▸ **Directions for this task**
Copy out every line that contains "masks".

* Start Records supplied *

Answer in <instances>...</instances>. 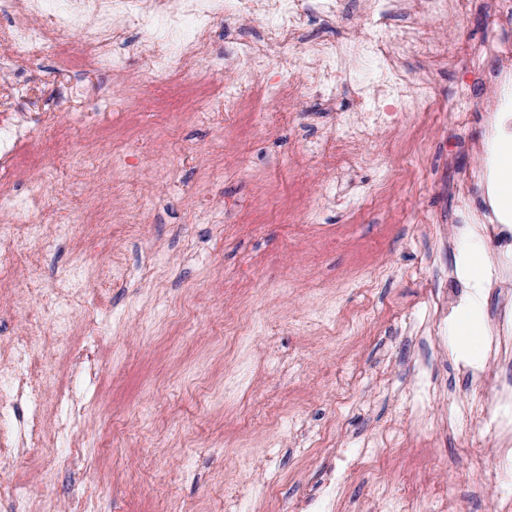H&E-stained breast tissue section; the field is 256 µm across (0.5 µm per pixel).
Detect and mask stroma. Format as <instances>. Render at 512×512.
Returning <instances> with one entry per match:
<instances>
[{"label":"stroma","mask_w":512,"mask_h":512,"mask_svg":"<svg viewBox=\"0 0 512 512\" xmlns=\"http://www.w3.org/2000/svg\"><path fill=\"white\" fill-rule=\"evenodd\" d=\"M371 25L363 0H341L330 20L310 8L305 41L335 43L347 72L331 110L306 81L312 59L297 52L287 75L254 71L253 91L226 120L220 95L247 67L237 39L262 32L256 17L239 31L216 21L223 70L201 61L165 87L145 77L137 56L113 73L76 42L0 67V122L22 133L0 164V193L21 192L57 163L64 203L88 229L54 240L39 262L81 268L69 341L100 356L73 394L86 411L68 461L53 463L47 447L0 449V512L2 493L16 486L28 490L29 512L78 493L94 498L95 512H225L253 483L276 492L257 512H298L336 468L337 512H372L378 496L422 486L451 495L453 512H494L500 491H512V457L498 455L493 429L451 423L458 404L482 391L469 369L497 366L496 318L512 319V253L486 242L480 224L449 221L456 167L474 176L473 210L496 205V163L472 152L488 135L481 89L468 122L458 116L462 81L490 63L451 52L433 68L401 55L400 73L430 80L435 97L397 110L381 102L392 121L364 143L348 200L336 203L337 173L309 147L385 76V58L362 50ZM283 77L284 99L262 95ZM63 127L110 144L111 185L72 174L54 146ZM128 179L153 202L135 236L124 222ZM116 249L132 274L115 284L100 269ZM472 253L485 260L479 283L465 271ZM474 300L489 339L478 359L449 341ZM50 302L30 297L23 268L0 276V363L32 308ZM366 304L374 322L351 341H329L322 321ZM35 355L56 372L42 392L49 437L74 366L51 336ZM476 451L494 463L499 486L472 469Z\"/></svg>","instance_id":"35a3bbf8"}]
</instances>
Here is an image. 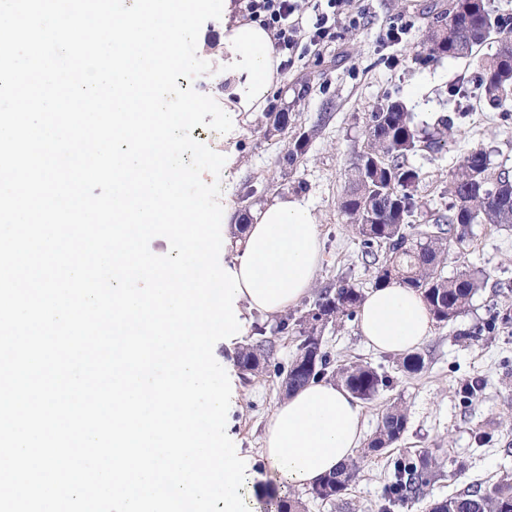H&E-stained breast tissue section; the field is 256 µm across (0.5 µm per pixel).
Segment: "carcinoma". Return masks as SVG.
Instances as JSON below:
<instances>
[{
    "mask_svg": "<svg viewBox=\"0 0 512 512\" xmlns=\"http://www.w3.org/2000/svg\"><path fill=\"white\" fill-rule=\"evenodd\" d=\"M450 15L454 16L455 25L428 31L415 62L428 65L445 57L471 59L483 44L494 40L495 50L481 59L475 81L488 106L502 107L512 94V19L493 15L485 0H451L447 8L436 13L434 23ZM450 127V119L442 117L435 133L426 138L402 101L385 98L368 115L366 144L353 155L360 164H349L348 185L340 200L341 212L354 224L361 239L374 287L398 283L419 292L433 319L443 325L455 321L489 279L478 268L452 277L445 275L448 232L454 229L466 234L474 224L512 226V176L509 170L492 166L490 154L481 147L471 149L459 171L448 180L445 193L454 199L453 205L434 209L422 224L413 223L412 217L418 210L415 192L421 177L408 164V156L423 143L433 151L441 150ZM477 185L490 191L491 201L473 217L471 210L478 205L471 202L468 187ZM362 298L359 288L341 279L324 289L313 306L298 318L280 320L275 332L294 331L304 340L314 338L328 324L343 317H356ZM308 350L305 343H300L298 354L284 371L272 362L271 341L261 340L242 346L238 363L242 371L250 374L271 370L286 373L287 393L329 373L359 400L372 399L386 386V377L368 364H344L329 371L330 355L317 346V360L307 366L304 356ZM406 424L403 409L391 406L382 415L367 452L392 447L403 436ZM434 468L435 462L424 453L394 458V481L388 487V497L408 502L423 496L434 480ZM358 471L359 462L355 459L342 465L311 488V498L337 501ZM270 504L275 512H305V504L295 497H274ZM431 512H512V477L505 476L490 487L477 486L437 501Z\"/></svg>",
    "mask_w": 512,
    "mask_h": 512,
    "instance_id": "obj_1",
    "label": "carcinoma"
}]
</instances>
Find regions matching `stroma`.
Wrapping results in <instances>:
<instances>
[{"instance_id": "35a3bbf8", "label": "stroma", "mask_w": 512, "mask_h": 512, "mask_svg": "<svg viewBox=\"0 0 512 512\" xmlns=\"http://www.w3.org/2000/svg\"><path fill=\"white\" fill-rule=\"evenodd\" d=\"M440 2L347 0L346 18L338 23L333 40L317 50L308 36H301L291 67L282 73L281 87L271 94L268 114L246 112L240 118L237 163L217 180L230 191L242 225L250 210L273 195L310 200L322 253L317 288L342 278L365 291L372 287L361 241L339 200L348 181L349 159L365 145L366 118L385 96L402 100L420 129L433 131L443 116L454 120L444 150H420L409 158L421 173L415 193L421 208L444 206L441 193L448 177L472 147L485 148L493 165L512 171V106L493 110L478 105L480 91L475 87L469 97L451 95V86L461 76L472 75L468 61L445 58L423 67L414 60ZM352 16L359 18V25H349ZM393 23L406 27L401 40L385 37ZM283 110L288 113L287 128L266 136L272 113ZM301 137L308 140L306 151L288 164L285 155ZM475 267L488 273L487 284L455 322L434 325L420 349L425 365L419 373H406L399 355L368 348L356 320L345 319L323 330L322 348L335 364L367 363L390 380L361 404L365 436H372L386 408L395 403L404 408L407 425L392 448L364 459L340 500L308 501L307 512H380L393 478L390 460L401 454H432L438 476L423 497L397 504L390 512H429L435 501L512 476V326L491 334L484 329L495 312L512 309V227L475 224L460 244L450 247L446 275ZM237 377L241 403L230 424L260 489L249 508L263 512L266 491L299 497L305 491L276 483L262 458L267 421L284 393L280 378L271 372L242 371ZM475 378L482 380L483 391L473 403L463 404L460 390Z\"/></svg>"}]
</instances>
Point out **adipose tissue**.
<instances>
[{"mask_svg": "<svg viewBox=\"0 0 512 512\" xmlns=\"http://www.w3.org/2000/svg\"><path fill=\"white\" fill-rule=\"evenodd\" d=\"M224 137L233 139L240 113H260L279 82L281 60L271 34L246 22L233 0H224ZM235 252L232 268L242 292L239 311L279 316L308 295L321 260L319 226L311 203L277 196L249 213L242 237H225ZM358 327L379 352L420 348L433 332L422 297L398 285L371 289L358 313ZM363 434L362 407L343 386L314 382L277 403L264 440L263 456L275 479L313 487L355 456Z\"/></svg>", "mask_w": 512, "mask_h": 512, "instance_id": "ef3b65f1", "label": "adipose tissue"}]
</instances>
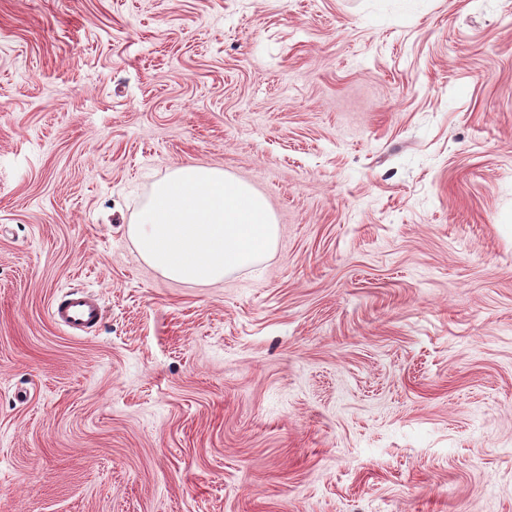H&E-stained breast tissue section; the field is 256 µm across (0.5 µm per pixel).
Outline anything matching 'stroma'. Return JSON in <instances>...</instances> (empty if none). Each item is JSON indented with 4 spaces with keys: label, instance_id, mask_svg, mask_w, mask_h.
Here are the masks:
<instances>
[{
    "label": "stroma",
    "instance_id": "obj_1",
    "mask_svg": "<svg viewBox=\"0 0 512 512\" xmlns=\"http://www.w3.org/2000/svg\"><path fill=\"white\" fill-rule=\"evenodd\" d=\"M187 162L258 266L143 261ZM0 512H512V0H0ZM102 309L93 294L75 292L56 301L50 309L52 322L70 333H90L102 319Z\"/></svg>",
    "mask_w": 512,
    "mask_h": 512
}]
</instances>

* End Records supplied *

▸ **Problem solution**
Segment: "carcinoma". Return masks as SVG.
Here are the masks:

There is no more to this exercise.